___ Data supplied ___

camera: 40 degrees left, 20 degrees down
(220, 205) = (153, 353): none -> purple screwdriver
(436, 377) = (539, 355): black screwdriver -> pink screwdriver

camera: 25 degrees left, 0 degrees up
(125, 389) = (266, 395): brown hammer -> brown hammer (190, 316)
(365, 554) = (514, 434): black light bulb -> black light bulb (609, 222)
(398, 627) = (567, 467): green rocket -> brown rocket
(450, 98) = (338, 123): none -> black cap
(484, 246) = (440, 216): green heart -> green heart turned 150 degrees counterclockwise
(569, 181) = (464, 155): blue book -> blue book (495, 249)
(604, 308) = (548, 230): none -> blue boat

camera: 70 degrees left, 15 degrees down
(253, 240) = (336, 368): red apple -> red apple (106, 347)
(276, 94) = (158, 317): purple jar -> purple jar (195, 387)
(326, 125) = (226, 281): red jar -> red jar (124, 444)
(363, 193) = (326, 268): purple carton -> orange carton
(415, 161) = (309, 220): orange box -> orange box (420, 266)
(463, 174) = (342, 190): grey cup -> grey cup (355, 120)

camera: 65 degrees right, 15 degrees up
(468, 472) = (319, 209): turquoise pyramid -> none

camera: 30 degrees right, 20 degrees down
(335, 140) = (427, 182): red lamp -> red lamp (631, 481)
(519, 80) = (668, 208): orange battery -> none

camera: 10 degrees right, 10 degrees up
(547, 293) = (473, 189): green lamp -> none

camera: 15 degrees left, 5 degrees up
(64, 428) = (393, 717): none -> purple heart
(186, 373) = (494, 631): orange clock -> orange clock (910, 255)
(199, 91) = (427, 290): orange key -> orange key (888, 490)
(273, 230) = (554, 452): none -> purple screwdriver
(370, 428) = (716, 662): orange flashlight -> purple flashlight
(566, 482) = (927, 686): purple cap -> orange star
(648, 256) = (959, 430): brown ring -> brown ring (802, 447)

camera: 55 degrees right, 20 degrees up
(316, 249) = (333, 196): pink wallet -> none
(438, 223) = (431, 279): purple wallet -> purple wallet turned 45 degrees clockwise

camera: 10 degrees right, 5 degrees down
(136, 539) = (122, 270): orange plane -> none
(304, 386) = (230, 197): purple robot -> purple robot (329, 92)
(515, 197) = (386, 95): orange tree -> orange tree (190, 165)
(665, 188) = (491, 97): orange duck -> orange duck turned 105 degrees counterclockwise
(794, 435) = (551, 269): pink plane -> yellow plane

___

• **What you will do**: Set down the entries again, exactly as they stand above.

• **Completed exercise**:
camera: 40 degrees left, 20 degrees down
(220, 205) = (153, 353): none -> purple screwdriver
(436, 377) = (539, 355): black screwdriver -> pink screwdriver

camera: 25 degrees left, 0 degrees up
(125, 389) = (266, 395): brown hammer -> brown hammer (190, 316)
(365, 554) = (514, 434): black light bulb -> black light bulb (609, 222)
(398, 627) = (567, 467): green rocket -> brown rocket
(450, 98) = (338, 123): none -> black cap
(484, 246) = (440, 216): green heart -> green heart turned 150 degrees counterclockwise
(569, 181) = (464, 155): blue book -> blue book (495, 249)
(604, 308) = (548, 230): none -> blue boat

camera: 70 degrees left, 15 degrees down
(253, 240) = (336, 368): red apple -> red apple (106, 347)
(276, 94) = (158, 317): purple jar -> purple jar (195, 387)
(326, 125) = (226, 281): red jar -> red jar (124, 444)
(363, 193) = (326, 268): purple carton -> orange carton
(415, 161) = (309, 220): orange box -> orange box (420, 266)
(463, 174) = (342, 190): grey cup -> grey cup (355, 120)

camera: 65 degrees right, 15 degrees up
(468, 472) = (319, 209): turquoise pyramid -> none

camera: 30 degrees right, 20 degrees down
(335, 140) = (427, 182): red lamp -> red lamp (631, 481)
(519, 80) = (668, 208): orange battery -> none

camera: 10 degrees right, 10 degrees up
(547, 293) = (473, 189): green lamp -> none

camera: 15 degrees left, 5 degrees up
(64, 428) = (393, 717): none -> purple heart
(186, 373) = (494, 631): orange clock -> orange clock (910, 255)
(199, 91) = (427, 290): orange key -> orange key (888, 490)
(273, 230) = (554, 452): none -> purple screwdriver
(370, 428) = (716, 662): orange flashlight -> purple flashlight
(566, 482) = (927, 686): purple cap -> orange star
(648, 256) = (959, 430): brown ring -> brown ring (802, 447)

camera: 55 degrees right, 20 degrees up
(316, 249) = (333, 196): pink wallet -> none
(438, 223) = (431, 279): purple wallet -> purple wallet turned 45 degrees clockwise

camera: 10 degrees right, 5 degrees down
(136, 539) = (122, 270): orange plane -> none
(304, 386) = (230, 197): purple robot -> purple robot (329, 92)
(515, 197) = (386, 95): orange tree -> orange tree (190, 165)
(665, 188) = (491, 97): orange duck -> orange duck turned 105 degrees counterclockwise
(794, 435) = (551, 269): pink plane -> yellow plane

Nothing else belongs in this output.